- WHAT IS BEING ASKED
Please retype, character for character, the portion of the entries below that runs from the line containing "black cupcake: 0 -> 1" to the last line.

- DATA
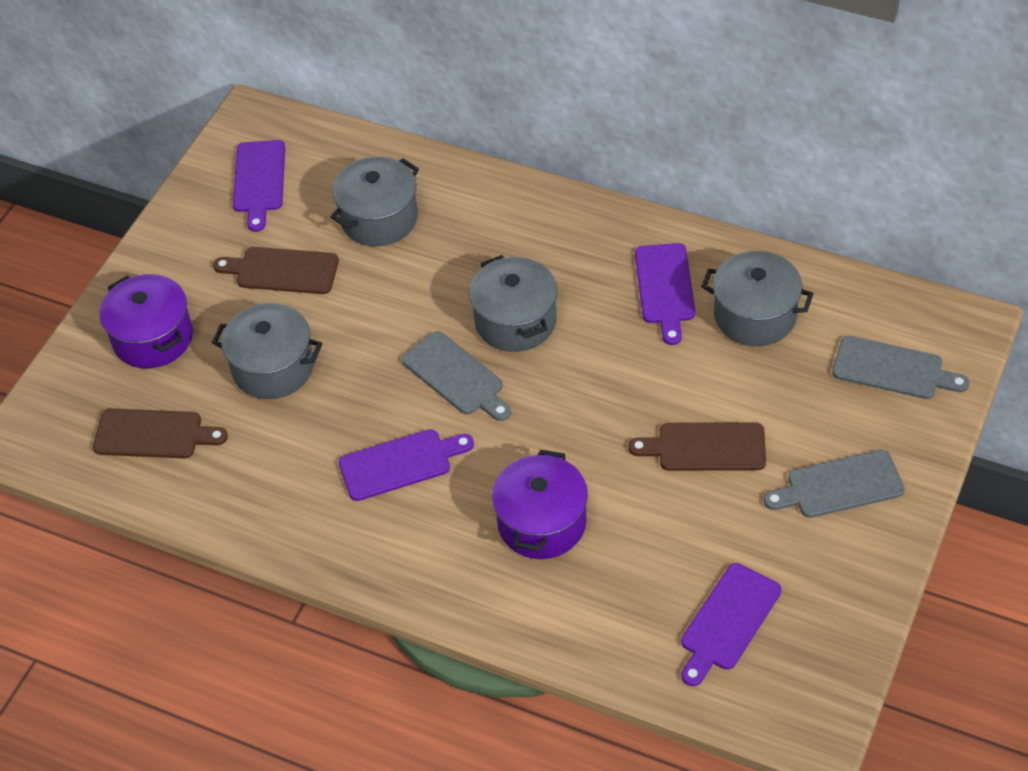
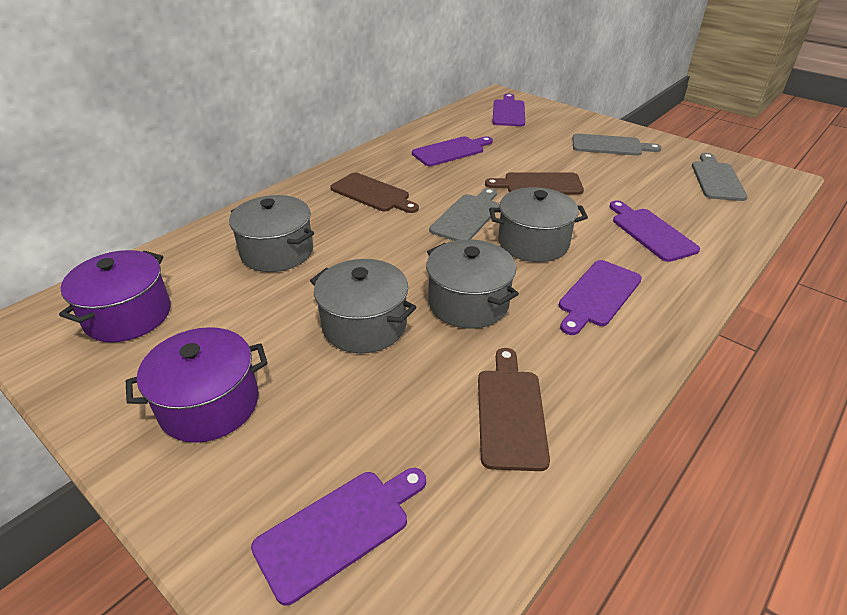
purple cutting board: 4 -> 5

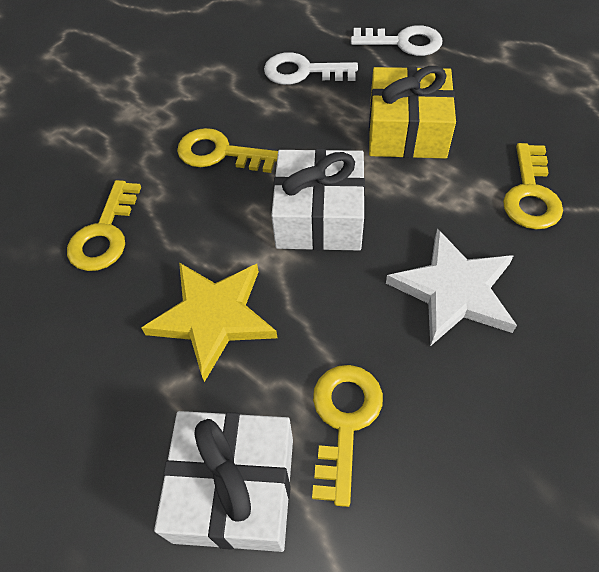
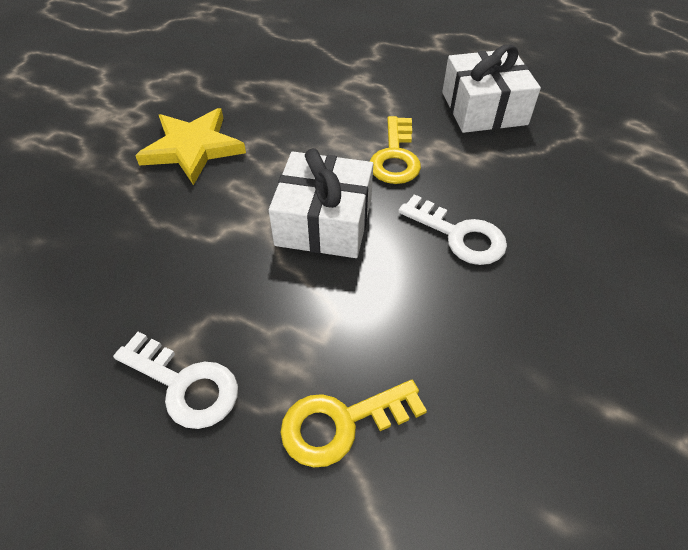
white star: 1 -> 0
yellow gift: 1 -> 0
yellow key: 4 -> 2

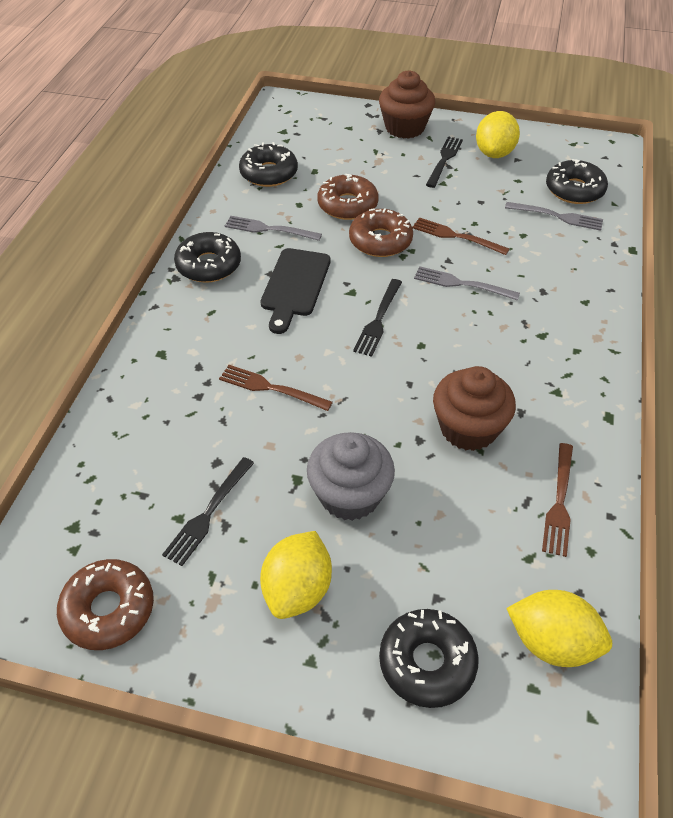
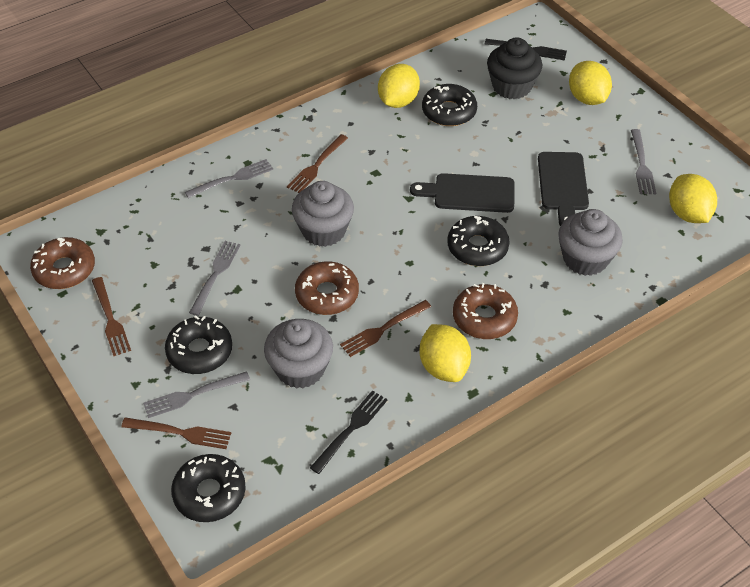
black cupcake: 0 -> 1
black cutting board: 1 -> 2
black fork: 3 -> 2
brown cupcake: 2 -> 0
brown fork: 3 -> 4
grey cupcake: 1 -> 3
grey fork: 3 -> 4
yellow lemon: 3 -> 4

- RESULT
black cupcake: 0 -> 1
black cutting board: 1 -> 2
black fork: 3 -> 2
brown cupcake: 2 -> 0
brown fork: 3 -> 4
grey cupcake: 1 -> 3
grey fork: 3 -> 4
yellow lemon: 3 -> 4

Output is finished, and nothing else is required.